Your goal => Copy the records below exactly, leaving out every picture.

Extracted information =>
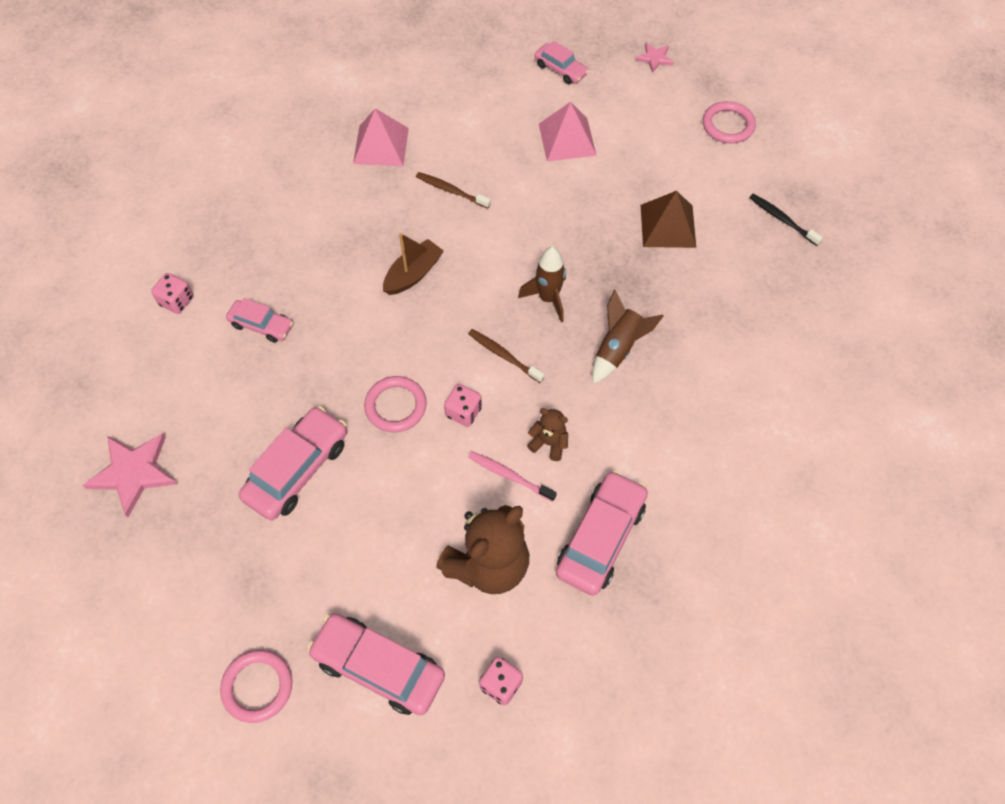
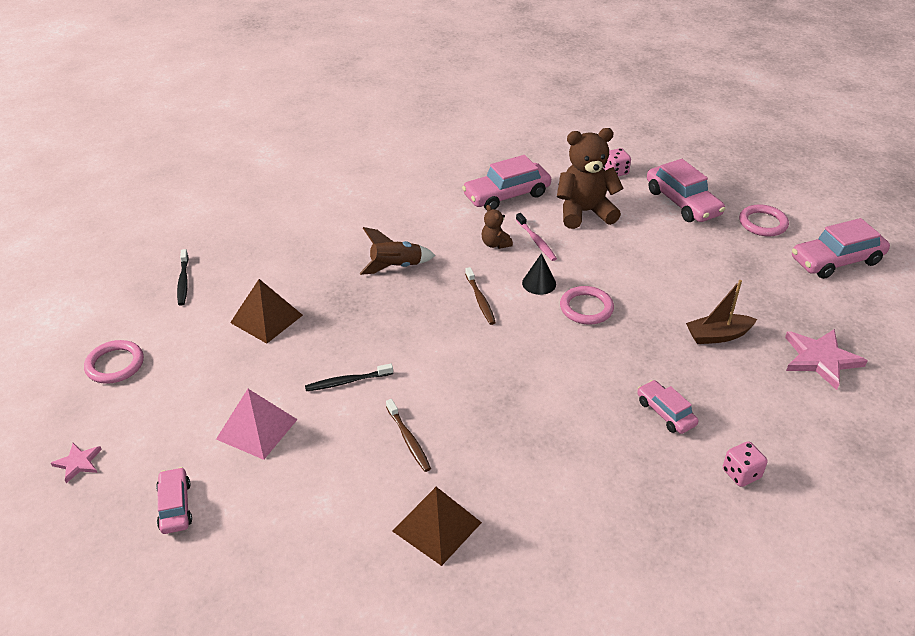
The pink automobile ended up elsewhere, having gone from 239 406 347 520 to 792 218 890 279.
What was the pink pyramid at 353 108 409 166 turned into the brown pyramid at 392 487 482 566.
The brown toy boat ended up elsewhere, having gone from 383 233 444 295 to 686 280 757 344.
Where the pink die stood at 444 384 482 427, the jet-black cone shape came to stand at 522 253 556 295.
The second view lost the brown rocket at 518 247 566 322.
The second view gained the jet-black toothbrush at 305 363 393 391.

Expected answer =>
The pink automobile ended up elsewhere, having gone from 239 406 347 520 to 792 218 890 279.
What was the pink pyramid at 353 108 409 166 turned into the brown pyramid at 392 487 482 566.
The brown toy boat ended up elsewhere, having gone from 383 233 444 295 to 686 280 757 344.
Where the pink die stood at 444 384 482 427, the jet-black cone shape came to stand at 522 253 556 295.
The second view lost the brown rocket at 518 247 566 322.
The second view gained the jet-black toothbrush at 305 363 393 391.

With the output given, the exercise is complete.